## TASK TO COMPLETE
What's wanted is a faithful retyping of every entry, pictures excluded.

[Stored entries]
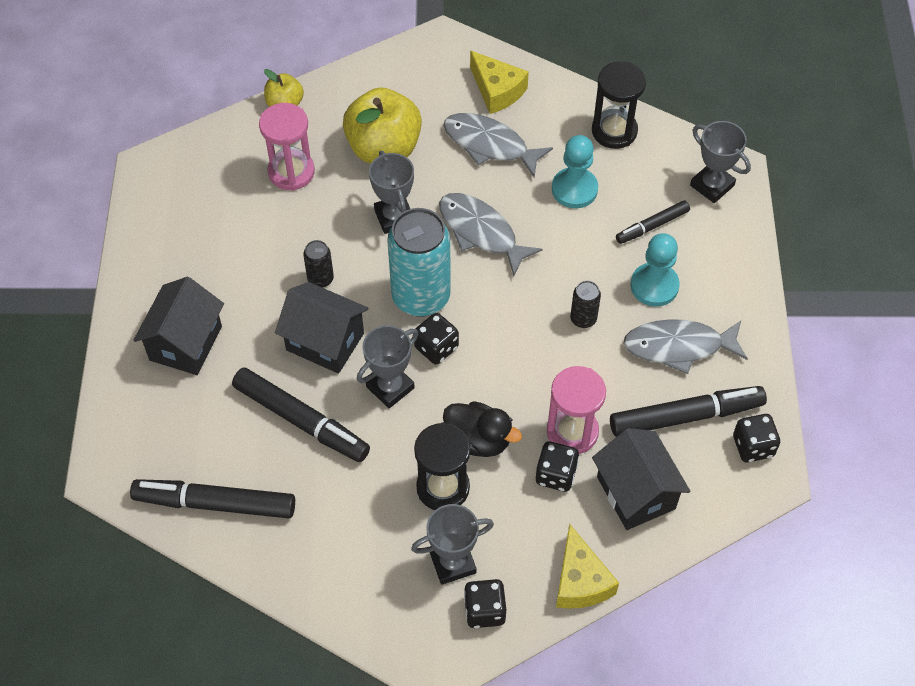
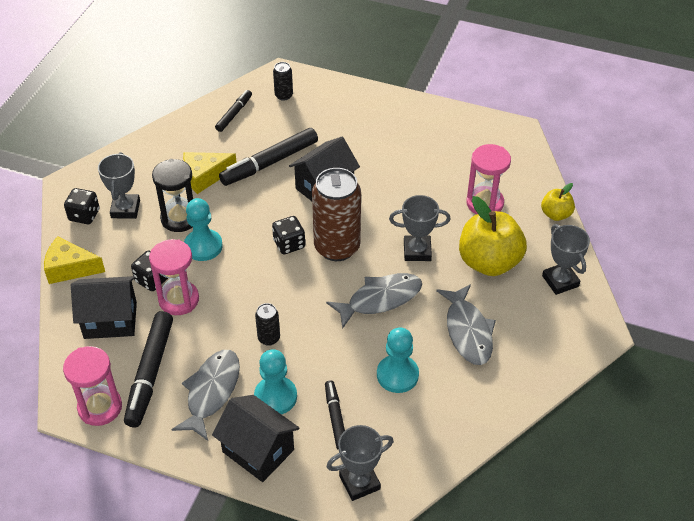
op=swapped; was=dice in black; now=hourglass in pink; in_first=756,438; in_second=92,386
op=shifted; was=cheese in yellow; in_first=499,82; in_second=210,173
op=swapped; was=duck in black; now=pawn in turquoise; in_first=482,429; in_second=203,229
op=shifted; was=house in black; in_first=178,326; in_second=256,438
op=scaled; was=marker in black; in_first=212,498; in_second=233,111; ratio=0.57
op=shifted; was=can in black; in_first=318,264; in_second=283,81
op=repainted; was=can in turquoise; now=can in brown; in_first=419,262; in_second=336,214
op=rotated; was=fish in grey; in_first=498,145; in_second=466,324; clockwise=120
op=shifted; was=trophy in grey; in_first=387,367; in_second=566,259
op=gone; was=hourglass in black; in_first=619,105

## YOUR RESPONSE
op=swapped; was=dice in black; now=hourglass in pink; in_first=756,438; in_second=92,386
op=shifted; was=cheese in yellow; in_first=499,82; in_second=210,173
op=swapped; was=duck in black; now=pawn in turquoise; in_first=482,429; in_second=203,229
op=shifted; was=house in black; in_first=178,326; in_second=256,438
op=scaled; was=marker in black; in_first=212,498; in_second=233,111; ratio=0.57
op=shifted; was=can in black; in_first=318,264; in_second=283,81
op=repainted; was=can in turquoise; now=can in brown; in_first=419,262; in_second=336,214
op=rotated; was=fish in grey; in_first=498,145; in_second=466,324; clockwise=120
op=shifted; was=trophy in grey; in_first=387,367; in_second=566,259
op=gone; was=hourglass in black; in_first=619,105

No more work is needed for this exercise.